START DATA FOR REVIEW

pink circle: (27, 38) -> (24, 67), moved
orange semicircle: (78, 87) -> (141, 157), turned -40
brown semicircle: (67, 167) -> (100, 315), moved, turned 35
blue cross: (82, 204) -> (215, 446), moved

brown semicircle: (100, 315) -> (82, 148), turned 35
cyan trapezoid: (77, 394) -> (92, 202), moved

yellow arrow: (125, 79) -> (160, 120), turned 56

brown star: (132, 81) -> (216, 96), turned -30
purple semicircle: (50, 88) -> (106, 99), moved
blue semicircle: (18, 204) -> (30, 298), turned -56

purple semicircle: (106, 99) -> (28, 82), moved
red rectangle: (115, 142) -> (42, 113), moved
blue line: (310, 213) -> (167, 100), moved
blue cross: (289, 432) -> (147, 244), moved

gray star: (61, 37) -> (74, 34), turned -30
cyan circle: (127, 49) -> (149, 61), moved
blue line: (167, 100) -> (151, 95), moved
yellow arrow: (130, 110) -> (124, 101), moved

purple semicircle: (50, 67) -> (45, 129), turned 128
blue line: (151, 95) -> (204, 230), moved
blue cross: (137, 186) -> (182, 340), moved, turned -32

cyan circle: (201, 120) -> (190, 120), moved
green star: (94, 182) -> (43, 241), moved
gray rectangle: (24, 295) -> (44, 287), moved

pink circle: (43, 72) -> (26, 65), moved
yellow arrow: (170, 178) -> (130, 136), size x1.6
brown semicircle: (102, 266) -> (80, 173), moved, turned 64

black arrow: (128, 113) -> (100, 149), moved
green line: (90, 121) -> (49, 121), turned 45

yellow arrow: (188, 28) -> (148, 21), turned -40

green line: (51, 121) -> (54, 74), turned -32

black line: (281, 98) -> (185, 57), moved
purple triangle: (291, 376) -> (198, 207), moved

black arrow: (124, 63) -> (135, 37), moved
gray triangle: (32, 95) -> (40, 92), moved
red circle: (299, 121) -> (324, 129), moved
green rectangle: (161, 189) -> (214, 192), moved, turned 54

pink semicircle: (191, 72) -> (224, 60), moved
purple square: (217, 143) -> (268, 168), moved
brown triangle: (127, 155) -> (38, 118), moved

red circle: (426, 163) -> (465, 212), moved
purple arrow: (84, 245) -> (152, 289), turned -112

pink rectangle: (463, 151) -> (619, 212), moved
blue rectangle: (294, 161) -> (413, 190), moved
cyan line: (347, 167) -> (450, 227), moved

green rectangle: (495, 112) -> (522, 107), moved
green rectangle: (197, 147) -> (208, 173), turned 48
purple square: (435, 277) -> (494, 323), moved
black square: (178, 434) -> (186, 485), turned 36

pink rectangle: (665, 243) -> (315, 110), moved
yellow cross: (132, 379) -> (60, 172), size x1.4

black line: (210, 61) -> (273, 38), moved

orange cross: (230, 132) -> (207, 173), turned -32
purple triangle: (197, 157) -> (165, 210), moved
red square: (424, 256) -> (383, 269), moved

END DATA FOR REVIEW
START DATA FOR REVIEW

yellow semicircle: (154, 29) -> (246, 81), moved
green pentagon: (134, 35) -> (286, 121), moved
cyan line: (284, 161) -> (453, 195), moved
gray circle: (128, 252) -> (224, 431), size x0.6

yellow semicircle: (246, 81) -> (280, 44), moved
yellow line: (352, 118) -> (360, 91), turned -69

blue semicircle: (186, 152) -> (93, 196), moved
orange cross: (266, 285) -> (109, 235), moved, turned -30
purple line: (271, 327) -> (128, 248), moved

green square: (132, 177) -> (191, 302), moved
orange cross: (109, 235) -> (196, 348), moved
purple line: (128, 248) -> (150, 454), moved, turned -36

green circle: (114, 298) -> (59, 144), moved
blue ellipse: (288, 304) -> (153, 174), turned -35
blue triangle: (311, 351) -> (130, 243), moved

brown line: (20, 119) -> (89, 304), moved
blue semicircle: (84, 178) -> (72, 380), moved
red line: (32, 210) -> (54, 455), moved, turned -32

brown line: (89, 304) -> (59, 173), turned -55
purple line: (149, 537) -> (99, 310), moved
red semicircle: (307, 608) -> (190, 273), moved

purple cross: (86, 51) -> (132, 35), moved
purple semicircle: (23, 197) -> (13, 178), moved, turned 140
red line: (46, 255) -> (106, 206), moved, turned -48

END DATA FOR REVIEW

→ PROMPT
Could you reproduce exactly the lines of the entries above, from the one with "orange cross: (266, 285)" through the one with "red line: (46, 255)", and nothing else?

→ RESULT OF THE EXERCISE
orange cross: (266, 285) -> (109, 235), moved, turned -30
purple line: (271, 327) -> (128, 248), moved

green square: (132, 177) -> (191, 302), moved
orange cross: (109, 235) -> (196, 348), moved
purple line: (128, 248) -> (150, 454), moved, turned -36

green circle: (114, 298) -> (59, 144), moved
blue ellipse: (288, 304) -> (153, 174), turned -35
blue triangle: (311, 351) -> (130, 243), moved

brown line: (20, 119) -> (89, 304), moved
blue semicircle: (84, 178) -> (72, 380), moved
red line: (32, 210) -> (54, 455), moved, turned -32

brown line: (89, 304) -> (59, 173), turned -55
purple line: (149, 537) -> (99, 310), moved
red semicircle: (307, 608) -> (190, 273), moved

purple cross: (86, 51) -> (132, 35), moved
purple semicircle: (23, 197) -> (13, 178), moved, turned 140
red line: (46, 255) -> (106, 206), moved, turned -48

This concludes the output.